Try it :: Give the count of lines below that include the word "road", and say nothing else.
--- START ---
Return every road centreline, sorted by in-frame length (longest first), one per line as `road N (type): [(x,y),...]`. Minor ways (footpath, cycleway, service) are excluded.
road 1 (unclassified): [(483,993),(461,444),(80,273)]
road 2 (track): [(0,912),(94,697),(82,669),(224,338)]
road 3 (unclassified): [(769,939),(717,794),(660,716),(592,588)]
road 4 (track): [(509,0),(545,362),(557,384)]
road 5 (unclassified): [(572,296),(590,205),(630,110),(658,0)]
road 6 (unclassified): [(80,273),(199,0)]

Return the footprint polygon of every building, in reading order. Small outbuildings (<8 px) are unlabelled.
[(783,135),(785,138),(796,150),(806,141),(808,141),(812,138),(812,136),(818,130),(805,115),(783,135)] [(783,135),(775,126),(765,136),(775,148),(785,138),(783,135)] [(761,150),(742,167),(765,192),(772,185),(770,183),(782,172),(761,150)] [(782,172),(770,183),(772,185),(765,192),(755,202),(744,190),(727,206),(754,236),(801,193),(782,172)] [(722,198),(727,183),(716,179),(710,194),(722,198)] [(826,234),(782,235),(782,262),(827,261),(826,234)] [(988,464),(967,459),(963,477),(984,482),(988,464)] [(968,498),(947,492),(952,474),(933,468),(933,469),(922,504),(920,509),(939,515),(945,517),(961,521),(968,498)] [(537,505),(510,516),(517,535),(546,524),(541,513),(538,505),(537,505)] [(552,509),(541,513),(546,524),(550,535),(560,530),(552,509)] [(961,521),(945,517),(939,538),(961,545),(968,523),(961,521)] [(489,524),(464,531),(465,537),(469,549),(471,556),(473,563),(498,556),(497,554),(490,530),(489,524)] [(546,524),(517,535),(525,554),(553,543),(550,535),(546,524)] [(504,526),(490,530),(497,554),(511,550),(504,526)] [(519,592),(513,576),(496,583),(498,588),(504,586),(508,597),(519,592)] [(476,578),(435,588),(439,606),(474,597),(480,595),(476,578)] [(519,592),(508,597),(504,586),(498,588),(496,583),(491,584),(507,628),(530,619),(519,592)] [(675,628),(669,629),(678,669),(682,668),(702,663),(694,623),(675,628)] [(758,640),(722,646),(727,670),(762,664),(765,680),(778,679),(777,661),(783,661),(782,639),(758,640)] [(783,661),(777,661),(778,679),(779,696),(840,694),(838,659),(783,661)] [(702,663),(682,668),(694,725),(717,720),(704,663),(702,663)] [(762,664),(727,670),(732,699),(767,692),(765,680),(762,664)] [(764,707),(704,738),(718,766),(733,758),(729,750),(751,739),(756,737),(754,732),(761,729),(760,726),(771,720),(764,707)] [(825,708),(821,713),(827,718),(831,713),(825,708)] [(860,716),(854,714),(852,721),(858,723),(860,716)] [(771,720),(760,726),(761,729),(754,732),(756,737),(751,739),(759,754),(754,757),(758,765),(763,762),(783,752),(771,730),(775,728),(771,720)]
--- END ---
Completed task :: 7